→ YOUR INSTRUCTIONS
Return only the lines running from the one that contains "none -> white plate B6:C8 level 1" through the end of the entries, exactly, both ends included. Omit pictures.

== RECORDS FOR THIS TASK ==

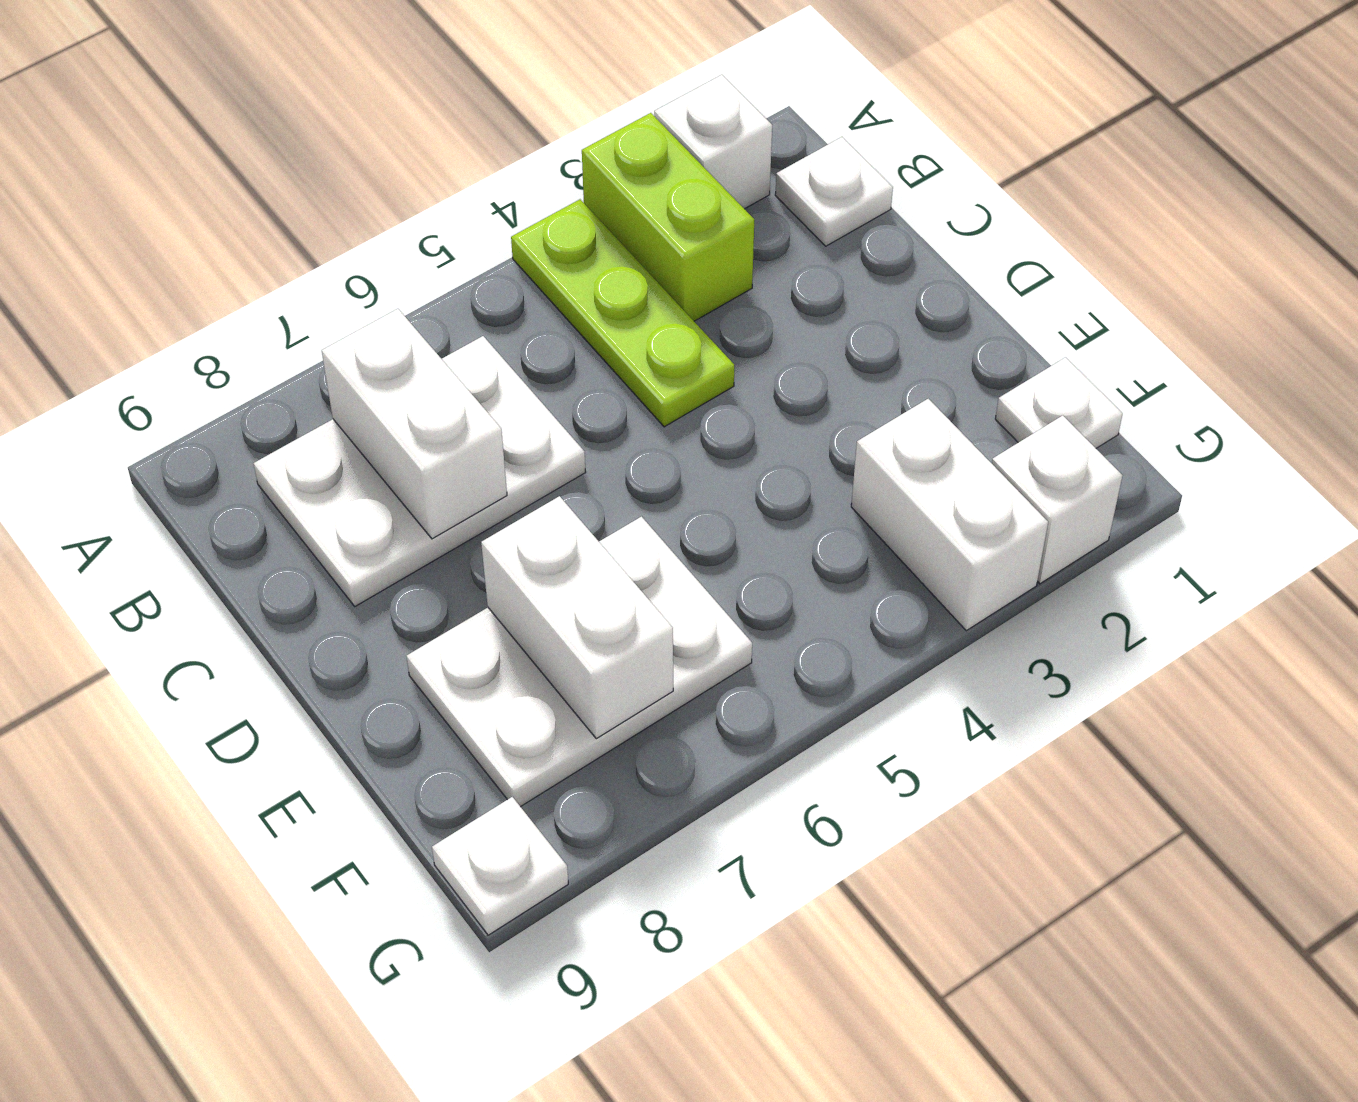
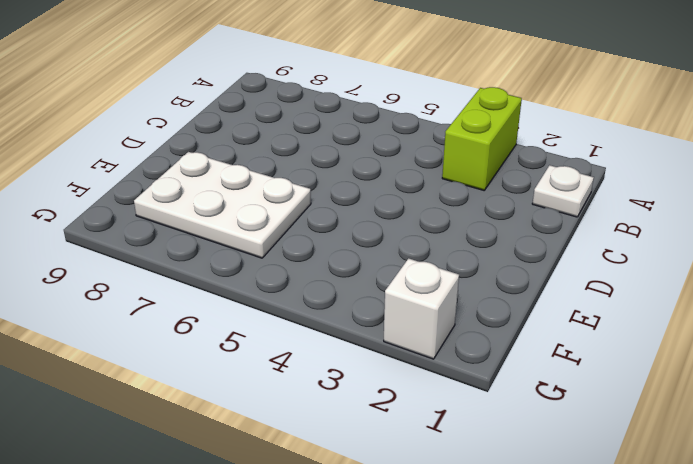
none -> white brick A2 level 1
none -> lime plate A4:C4 level 1
none -> white plate B6:C8 level 1

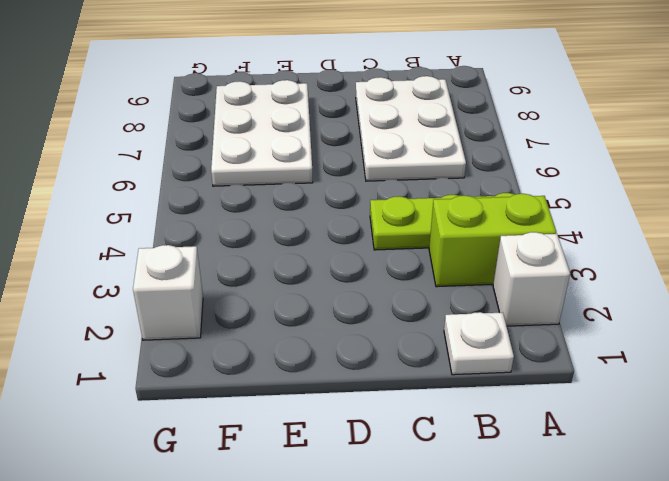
none -> white plate F1 level 1
none -> white brick F3:G3 level 1
none -> white plate G9 level 1

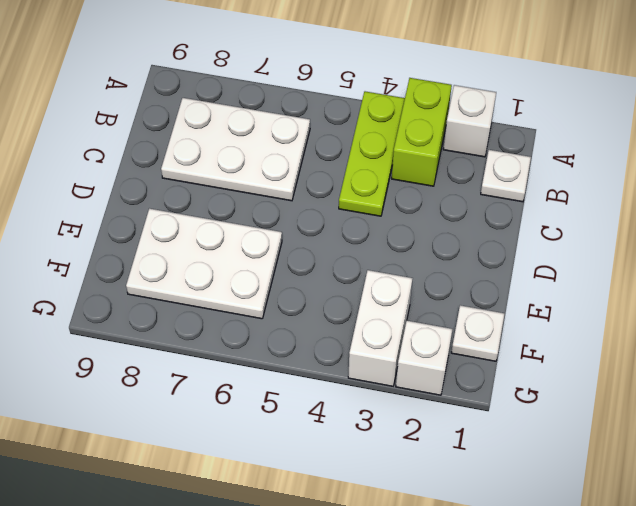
none -> white plate G9 level 1
none -> white brick B7:C7 level 2
none -> white brick E7:F7 level 2

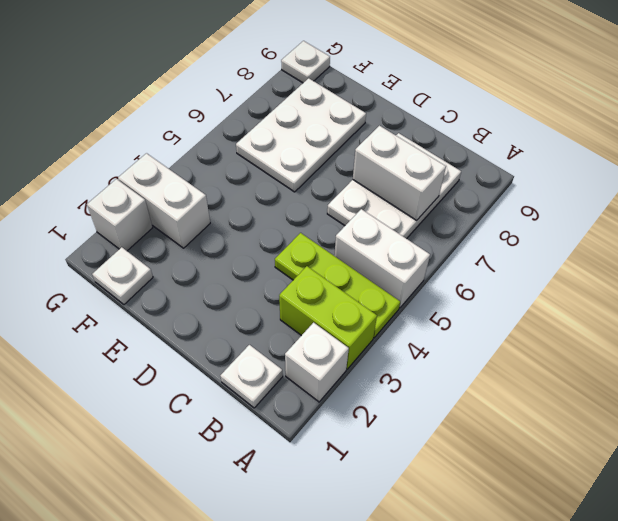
white brick A5:B5 level 1 -> white brick E7:F7 level 2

===

→ COMPLETED EXERCISE
none -> white plate B6:C8 level 1

none -> white plate F1 level 1
none -> white brick F3:G3 level 1
none -> white plate G9 level 1

none -> white plate G9 level 1
none -> white brick B7:C7 level 2
none -> white brick E7:F7 level 2

white brick A5:B5 level 1 -> white brick E7:F7 level 2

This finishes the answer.